**SOURCE RECORDS**
=======

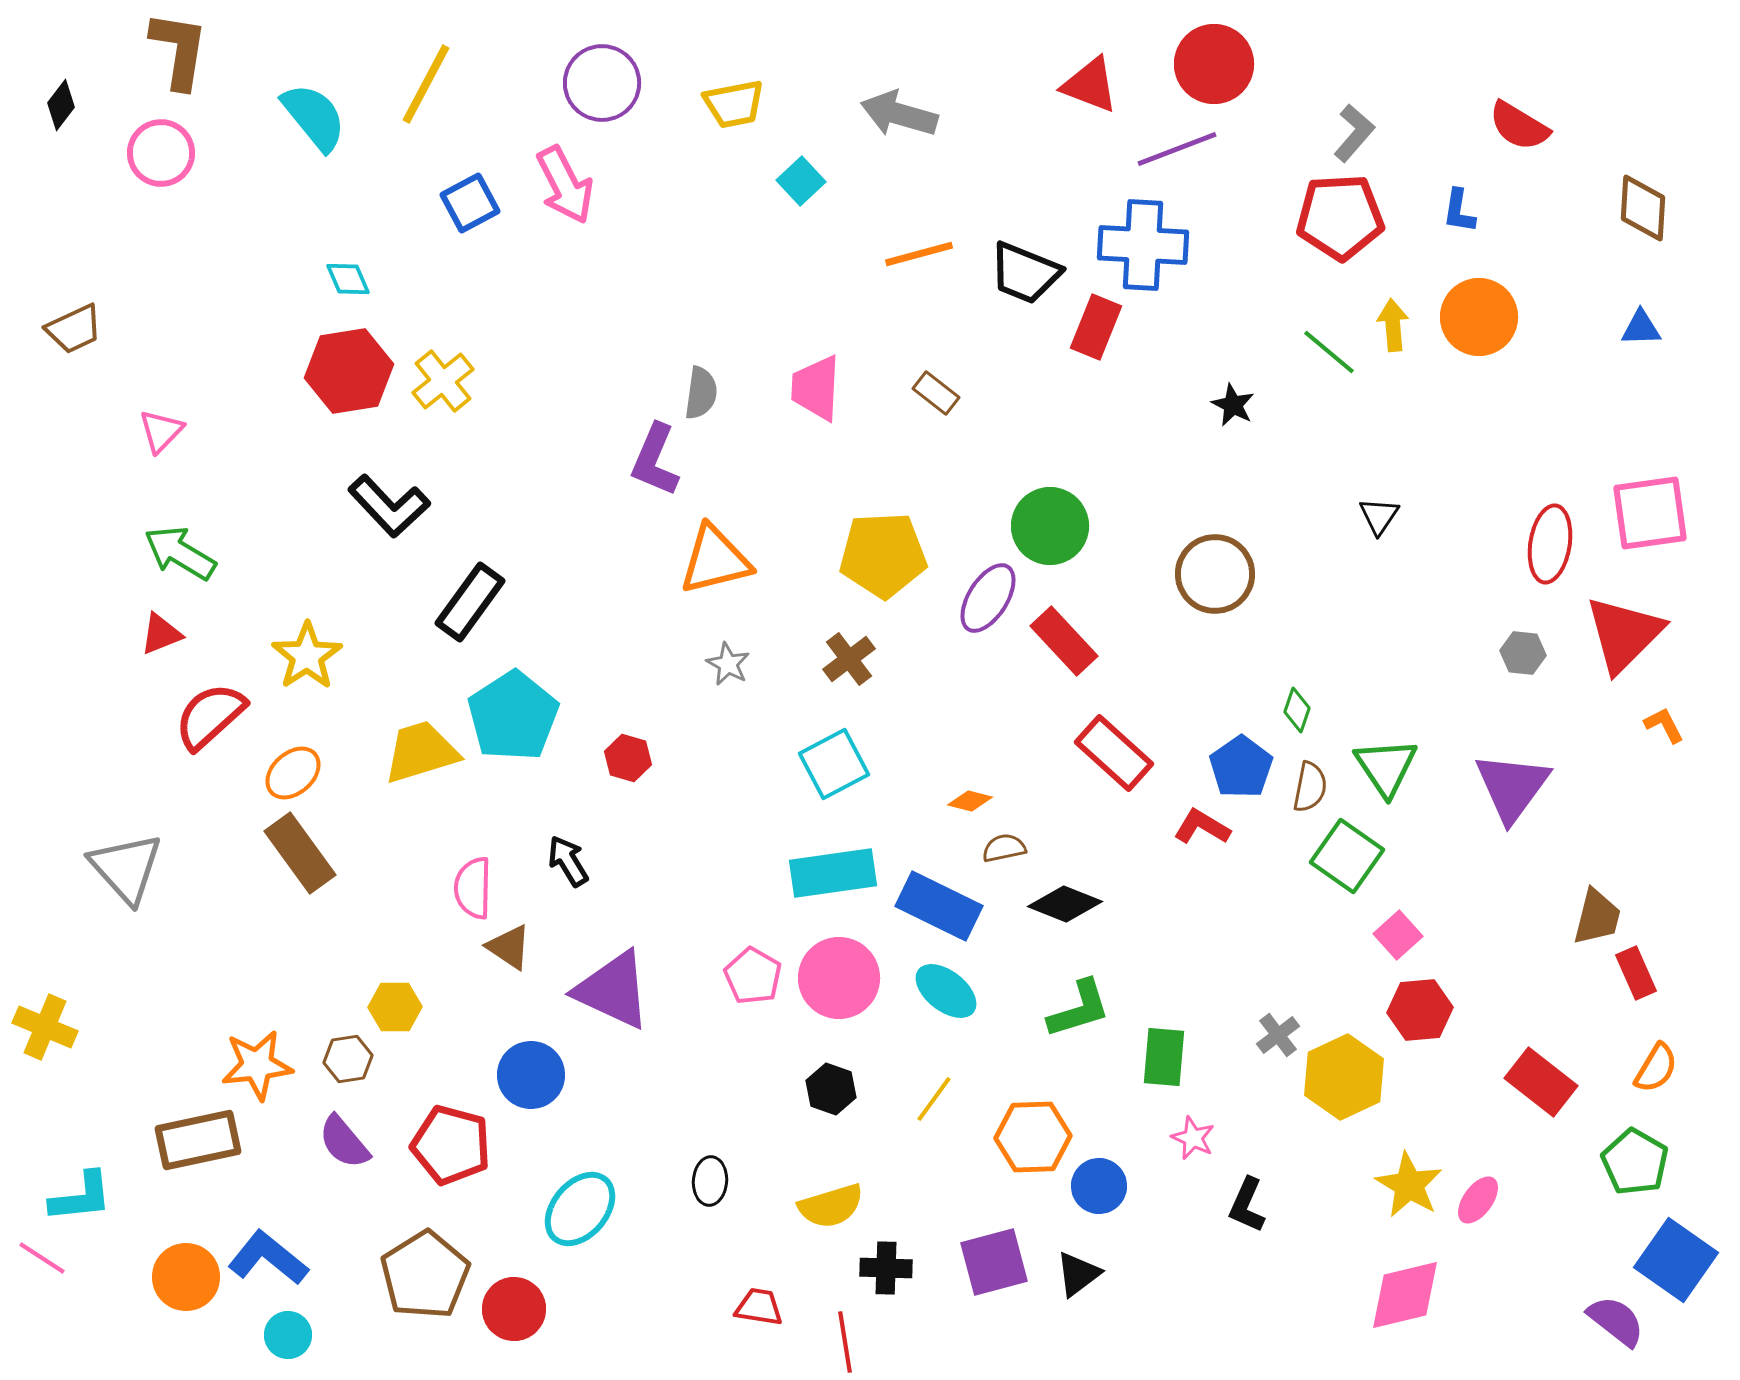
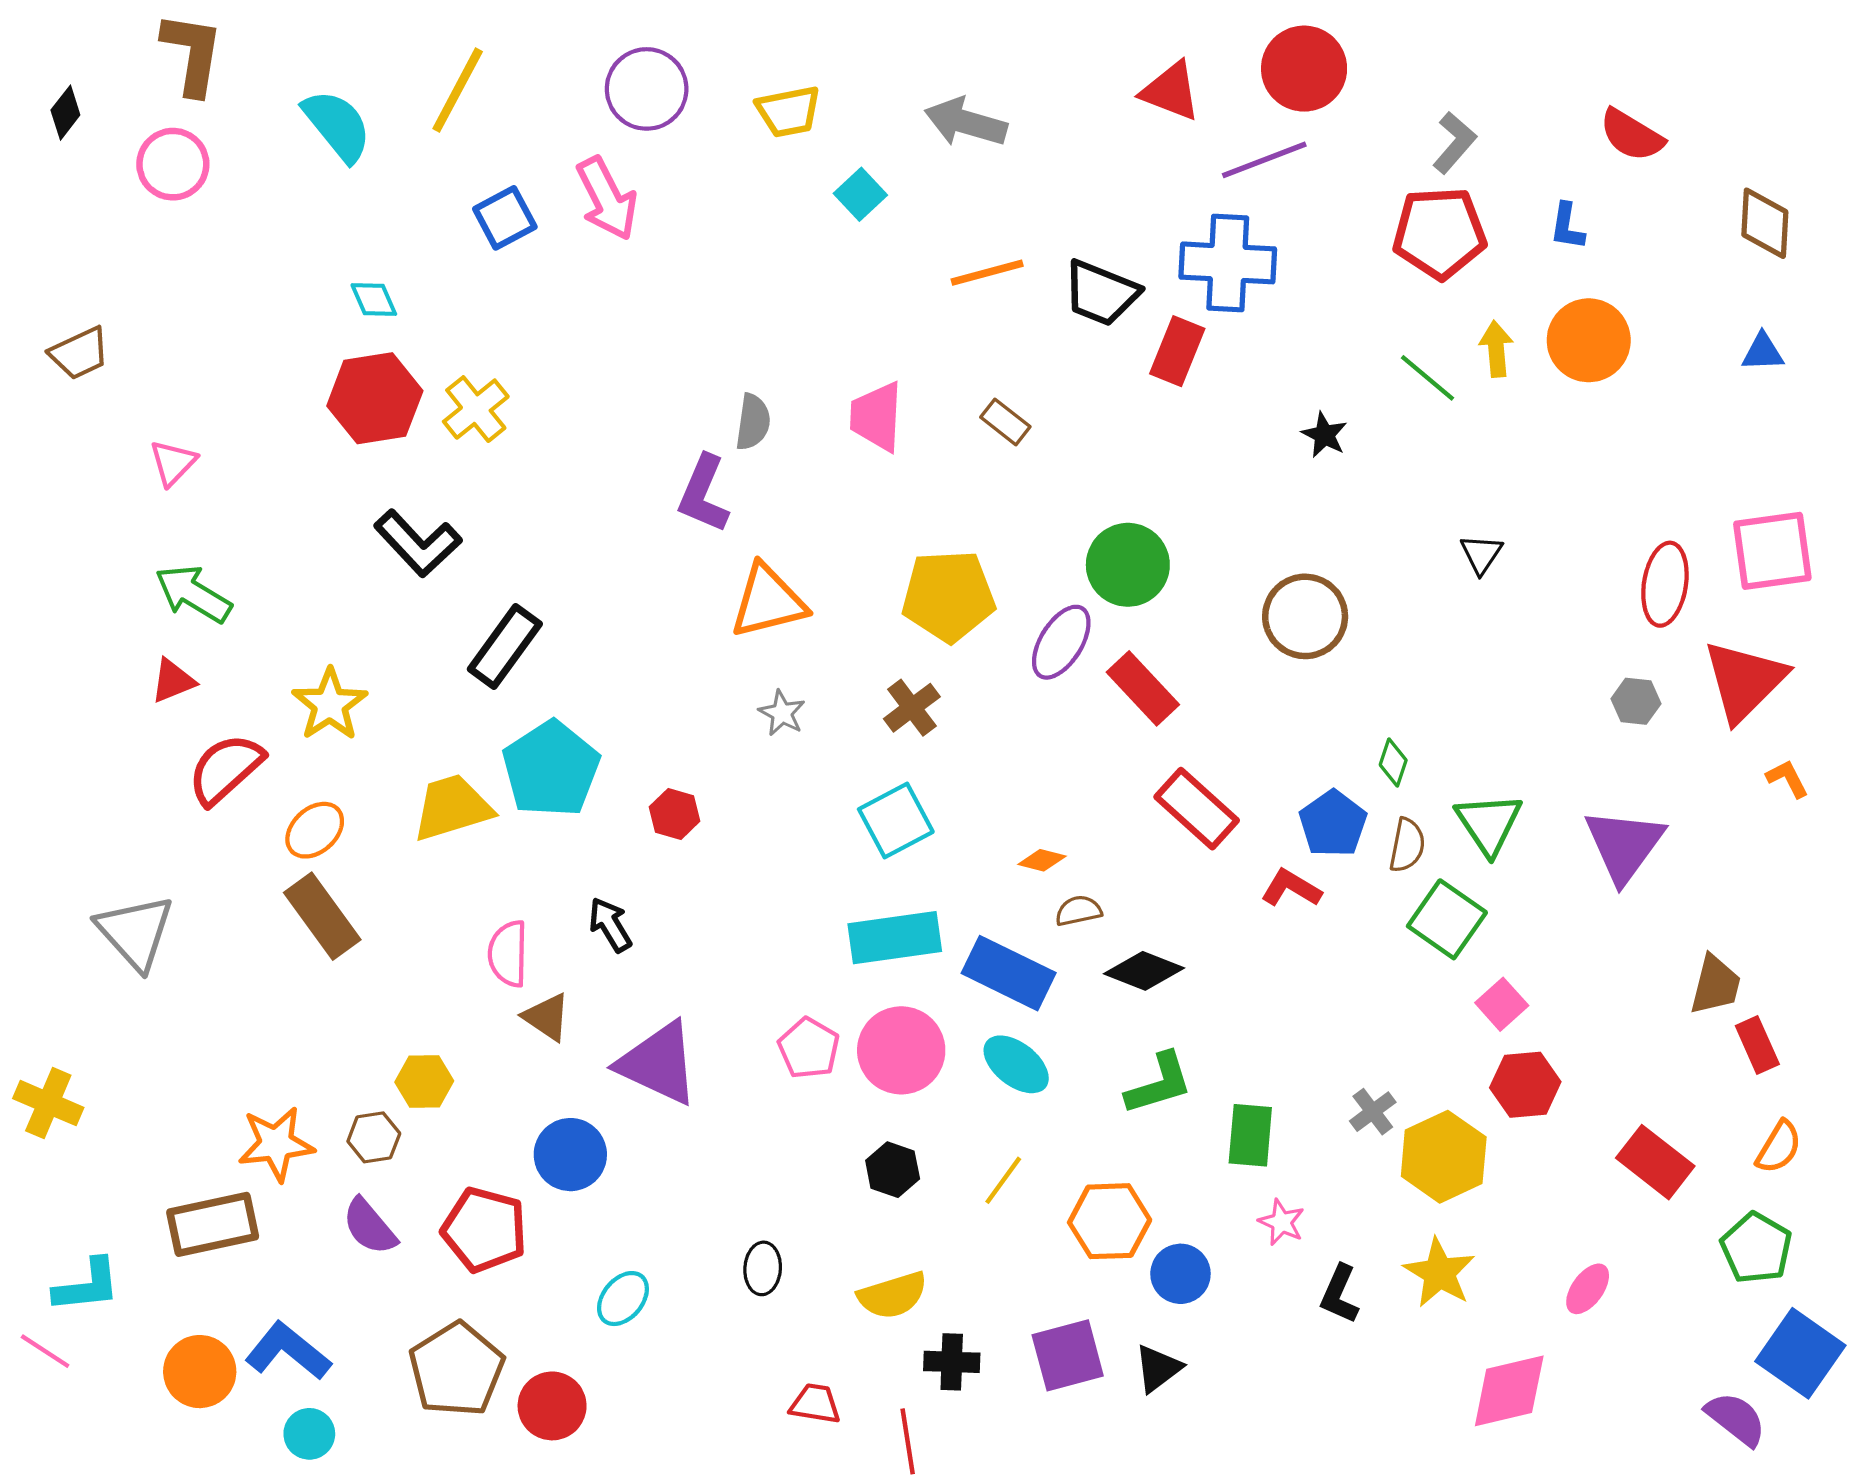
yellow star: (1409, 1185) -> (1439, 1273), moved
cyan ellipse: (580, 1209) -> (623, 1299), size x0.7

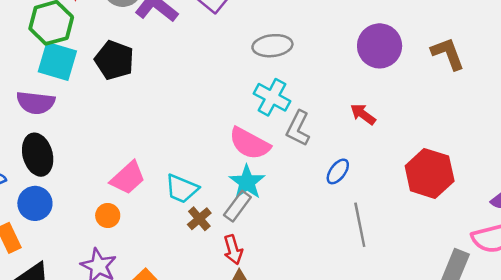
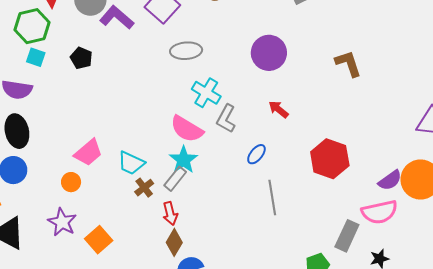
gray ellipse: (272, 46) -> (186, 51), moved
purple circle: (380, 46) -> (269, 53), moved
black pentagon: (114, 60) -> (81, 58), size x0.7
cyan square: (57, 61) -> (36, 57), size x0.6

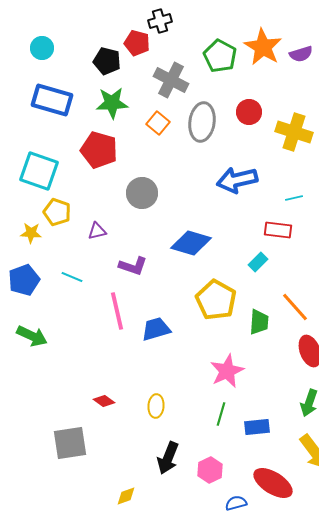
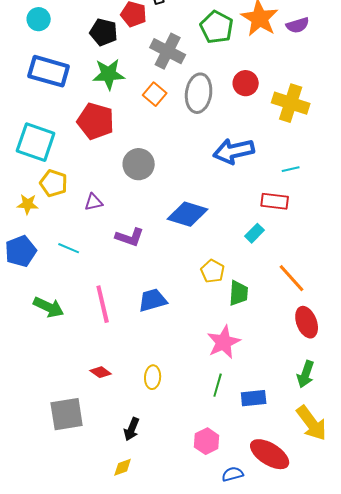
yellow pentagon: (216, 300) -> (213, 271), size x0.6
pink line: (117, 311) -> (103, 304), moved
green trapezoid: (259, 322) -> (239, 293), moved
green arrow: (32, 336) -> (49, 307), moved
black arrow: (168, 458) -> (132, 429), moved, size x0.7

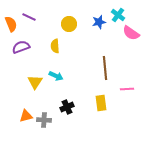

=======

**YOUR OBJECTIVE**
Whenever a line in the listing above includes the word "pentagon", return that line.

**ANSWER TO THIS PROBLEM**
black pentagon: (114, 60) -> (81, 58), size x0.7
yellow pentagon: (216, 300) -> (213, 271), size x0.6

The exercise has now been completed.